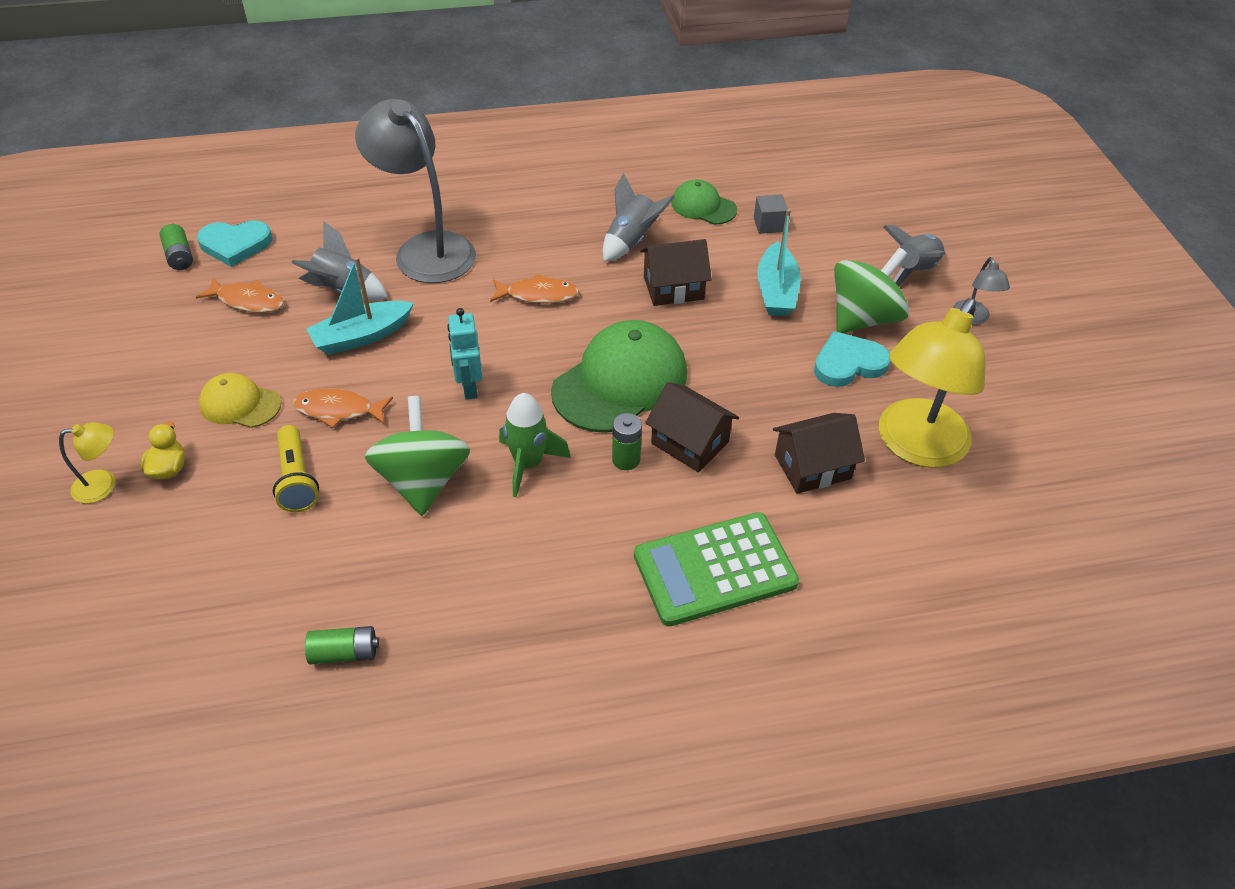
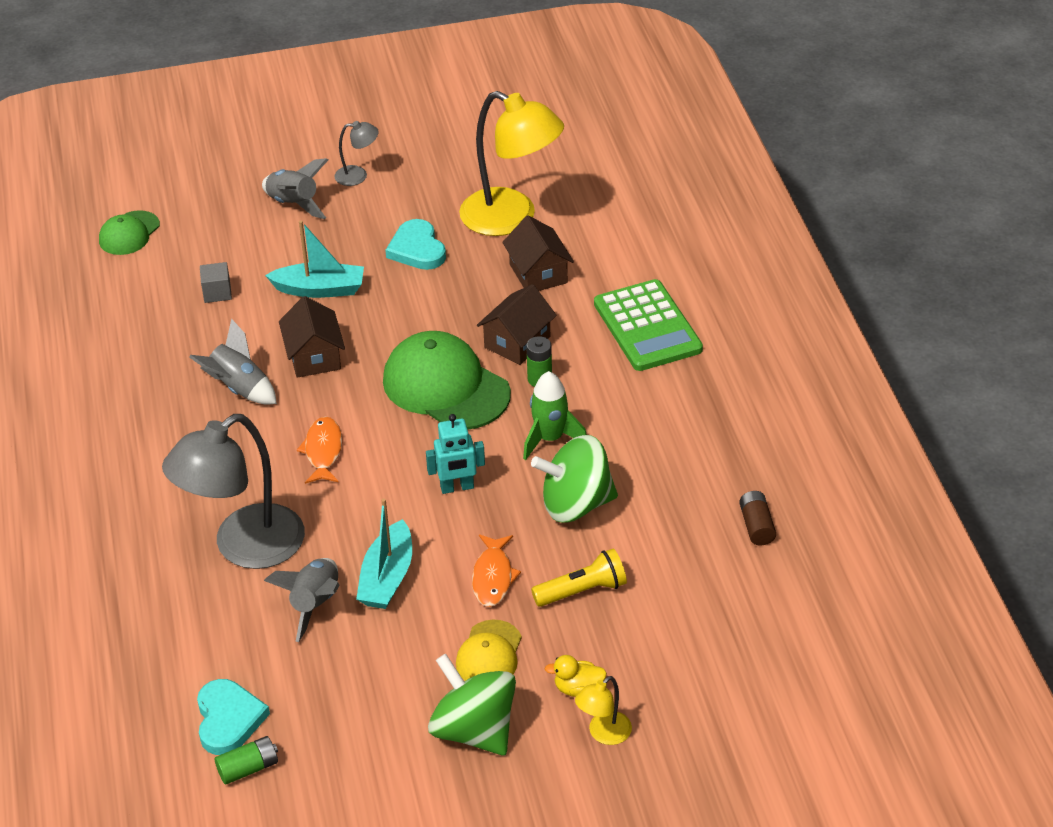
camera: 90 degrees left, 5 degrees down
(104, 485) = (603, 734): yellow lamp -> yellow lamp turned 120 degrees counterclockwise
(247, 301) = (331, 684): orange fish -> none
(344, 653) = (756, 526): green battery -> brown battery
(362, 336) = (387, 577): turquoise boat -> turquoise boat turned 45 degrees clockwise
(703, 206) = (183, 338): green cap -> green cap (129, 233)
(863, 318) = (358, 237): green spinning top -> green spinning top (474, 730)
══════════
Exercise instructions:
Print the listing word for word but skip its pictures.

Task solution:
camera: 90 degrees left, 5 degrees down
(104, 485) = (603, 734): yellow lamp -> yellow lamp turned 120 degrees counterclockwise
(247, 301) = (331, 684): orange fish -> none
(344, 653) = (756, 526): green battery -> brown battery
(362, 336) = (387, 577): turquoise boat -> turquoise boat turned 45 degrees clockwise
(703, 206) = (183, 338): green cap -> green cap (129, 233)
(863, 318) = (358, 237): green spinning top -> green spinning top (474, 730)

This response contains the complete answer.